**What you need to do:** Every line of the material must be copied exactly, from the first to the last.

════

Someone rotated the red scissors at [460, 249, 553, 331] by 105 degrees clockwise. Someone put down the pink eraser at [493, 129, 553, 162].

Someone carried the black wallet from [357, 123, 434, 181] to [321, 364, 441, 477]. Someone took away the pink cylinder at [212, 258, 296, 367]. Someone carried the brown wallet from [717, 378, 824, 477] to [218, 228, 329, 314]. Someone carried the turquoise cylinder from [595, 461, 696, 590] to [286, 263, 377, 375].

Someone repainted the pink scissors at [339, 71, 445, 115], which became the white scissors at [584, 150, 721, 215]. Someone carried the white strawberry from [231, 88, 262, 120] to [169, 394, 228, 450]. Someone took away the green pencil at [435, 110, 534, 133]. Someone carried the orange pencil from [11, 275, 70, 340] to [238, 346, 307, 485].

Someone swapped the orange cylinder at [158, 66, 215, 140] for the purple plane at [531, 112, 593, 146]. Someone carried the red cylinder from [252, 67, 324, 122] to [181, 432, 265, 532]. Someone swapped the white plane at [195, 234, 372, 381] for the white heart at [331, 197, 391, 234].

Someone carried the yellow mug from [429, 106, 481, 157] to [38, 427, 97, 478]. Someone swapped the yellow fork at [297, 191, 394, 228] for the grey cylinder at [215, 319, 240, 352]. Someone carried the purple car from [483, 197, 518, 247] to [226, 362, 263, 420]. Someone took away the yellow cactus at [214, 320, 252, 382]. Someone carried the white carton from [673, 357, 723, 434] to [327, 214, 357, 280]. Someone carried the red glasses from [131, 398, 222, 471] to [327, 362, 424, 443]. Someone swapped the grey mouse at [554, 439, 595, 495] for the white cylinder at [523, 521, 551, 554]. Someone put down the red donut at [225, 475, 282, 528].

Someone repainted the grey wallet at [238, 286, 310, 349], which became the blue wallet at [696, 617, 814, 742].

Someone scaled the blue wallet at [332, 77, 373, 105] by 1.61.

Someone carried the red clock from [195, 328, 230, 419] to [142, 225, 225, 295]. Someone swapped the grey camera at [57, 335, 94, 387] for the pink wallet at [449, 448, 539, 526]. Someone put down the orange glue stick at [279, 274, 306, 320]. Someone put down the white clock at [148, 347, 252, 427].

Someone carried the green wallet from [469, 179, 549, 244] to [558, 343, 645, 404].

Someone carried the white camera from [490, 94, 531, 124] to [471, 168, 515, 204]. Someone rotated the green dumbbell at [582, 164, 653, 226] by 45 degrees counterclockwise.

════

**Answer:**
Someone rotated the red scissors at [460, 249, 553, 331] by 105 degrees clockwise. Someone put down the pink eraser at [493, 129, 553, 162].

Someone carried the black wallet from [357, 123, 434, 181] to [321, 364, 441, 477]. Someone took away the pink cylinder at [212, 258, 296, 367]. Someone carried the brown wallet from [717, 378, 824, 477] to [218, 228, 329, 314]. Someone carried the turquoise cylinder from [595, 461, 696, 590] to [286, 263, 377, 375].

Someone repainted the pink scissors at [339, 71, 445, 115], which became the white scissors at [584, 150, 721, 215]. Someone carried the white strawberry from [231, 88, 262, 120] to [169, 394, 228, 450]. Someone took away the green pencil at [435, 110, 534, 133]. Someone carried the orange pencil from [11, 275, 70, 340] to [238, 346, 307, 485].

Someone swapped the orange cylinder at [158, 66, 215, 140] for the purple plane at [531, 112, 593, 146]. Someone carried the red cylinder from [252, 67, 324, 122] to [181, 432, 265, 532]. Someone swapped the white plane at [195, 234, 372, 381] for the white heart at [331, 197, 391, 234].

Someone carried the yellow mug from [429, 106, 481, 157] to [38, 427, 97, 478]. Someone swapped the yellow fork at [297, 191, 394, 228] for the grey cylinder at [215, 319, 240, 352]. Someone carried the purple car from [483, 197, 518, 247] to [226, 362, 263, 420]. Someone took away the yellow cactus at [214, 320, 252, 382]. Someone carried the white carton from [673, 357, 723, 434] to [327, 214, 357, 280]. Someone carried the red glasses from [131, 398, 222, 471] to [327, 362, 424, 443]. Someone swapped the grey mouse at [554, 439, 595, 495] for the white cylinder at [523, 521, 551, 554]. Someone put down the red donut at [225, 475, 282, 528].

Someone repainted the grey wallet at [238, 286, 310, 349], which became the blue wallet at [696, 617, 814, 742].

Someone scaled the blue wallet at [332, 77, 373, 105] by 1.61.

Someone carried the red clock from [195, 328, 230, 419] to [142, 225, 225, 295]. Someone swapped the grey camera at [57, 335, 94, 387] for the pink wallet at [449, 448, 539, 526]. Someone put down the orange glue stick at [279, 274, 306, 320]. Someone put down the white clock at [148, 347, 252, 427].

Someone carried the green wallet from [469, 179, 549, 244] to [558, 343, 645, 404].

Someone carried the white camera from [490, 94, 531, 124] to [471, 168, 515, 204]. Someone rotated the green dumbbell at [582, 164, 653, 226] by 45 degrees counterclockwise.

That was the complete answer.